***** GIVEN DATA *****

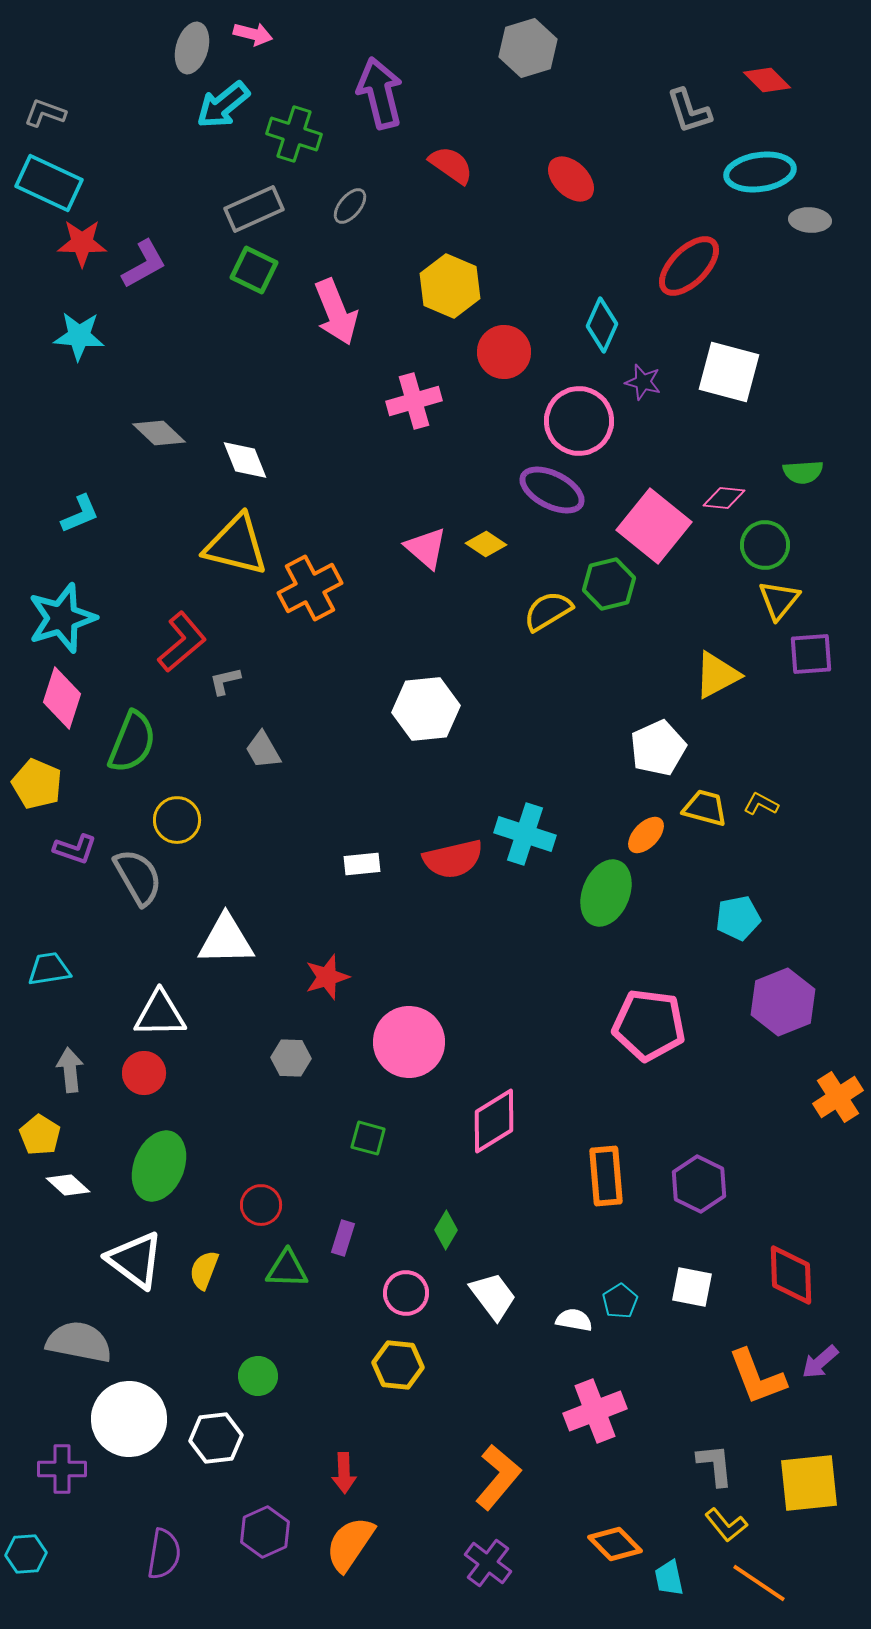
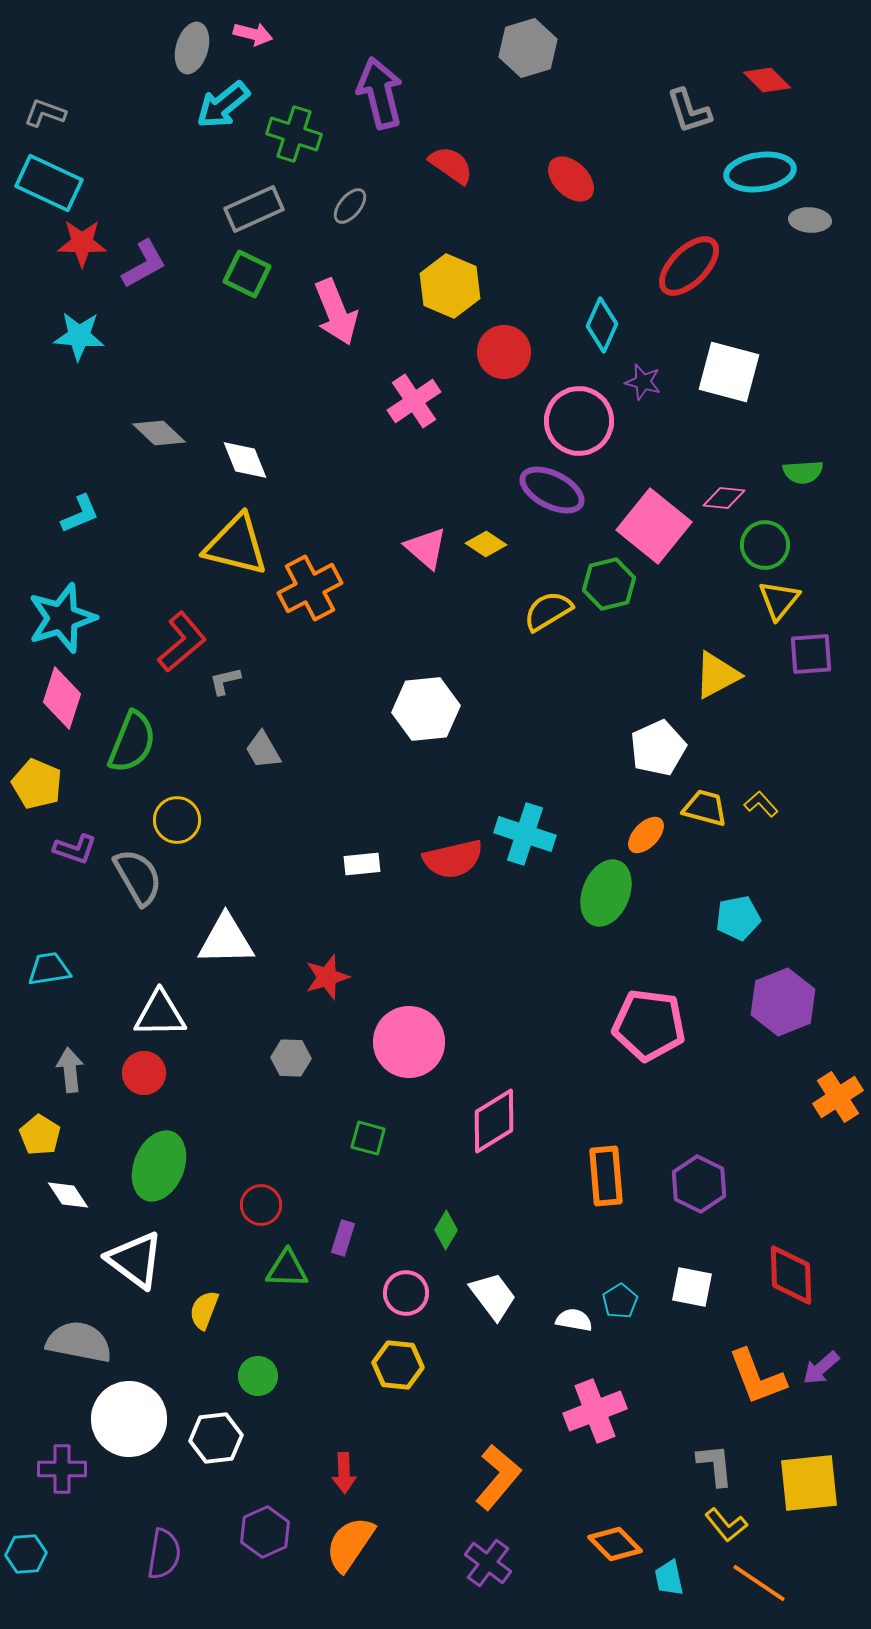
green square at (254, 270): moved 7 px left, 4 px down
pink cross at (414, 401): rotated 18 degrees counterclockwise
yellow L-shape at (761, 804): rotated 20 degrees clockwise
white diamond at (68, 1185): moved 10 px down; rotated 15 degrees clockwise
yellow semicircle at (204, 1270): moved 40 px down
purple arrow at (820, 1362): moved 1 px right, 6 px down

*****
***** GIVEN DATA *****

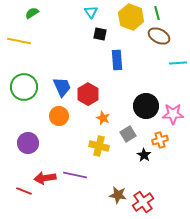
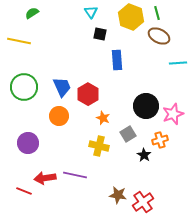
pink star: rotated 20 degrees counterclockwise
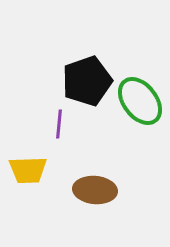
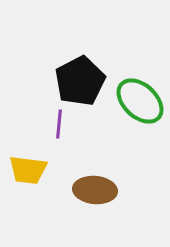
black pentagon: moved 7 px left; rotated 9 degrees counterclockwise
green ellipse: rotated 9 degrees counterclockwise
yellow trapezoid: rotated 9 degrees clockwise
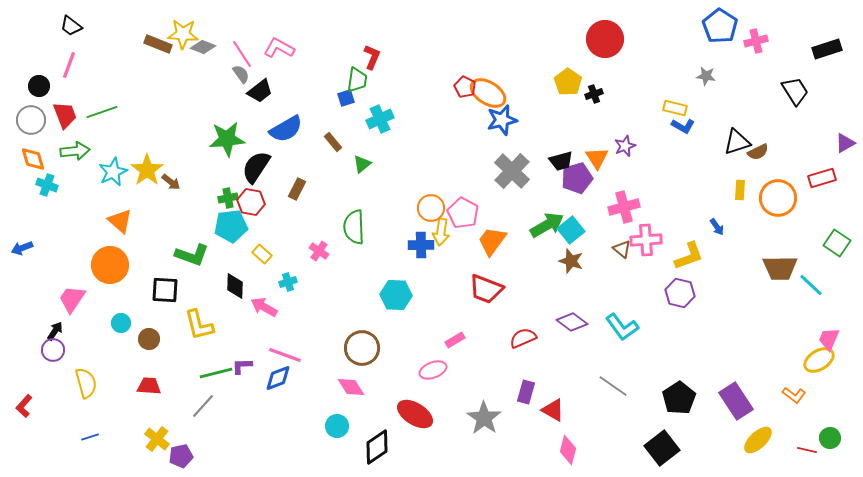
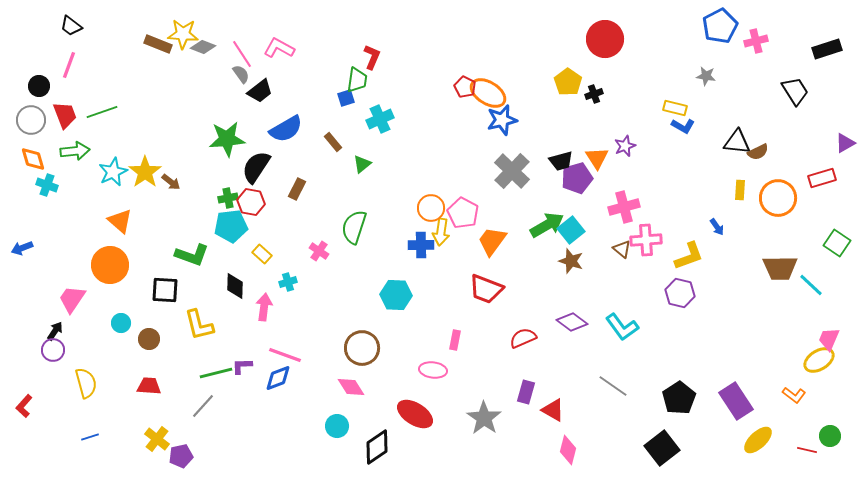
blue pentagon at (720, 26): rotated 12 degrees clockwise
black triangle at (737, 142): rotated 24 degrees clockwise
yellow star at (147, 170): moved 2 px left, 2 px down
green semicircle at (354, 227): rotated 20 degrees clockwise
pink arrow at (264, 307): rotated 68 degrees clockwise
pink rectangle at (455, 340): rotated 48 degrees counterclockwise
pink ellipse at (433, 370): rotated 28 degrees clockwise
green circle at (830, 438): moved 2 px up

*****

HOW TO COMPLETE THIS TASK:
Across the listing above, report every line where "star" occurs.

SOLUTION FOR THIS EXERCISE:
pink star: rotated 20 degrees counterclockwise
yellow star at (147, 170): moved 2 px left, 2 px down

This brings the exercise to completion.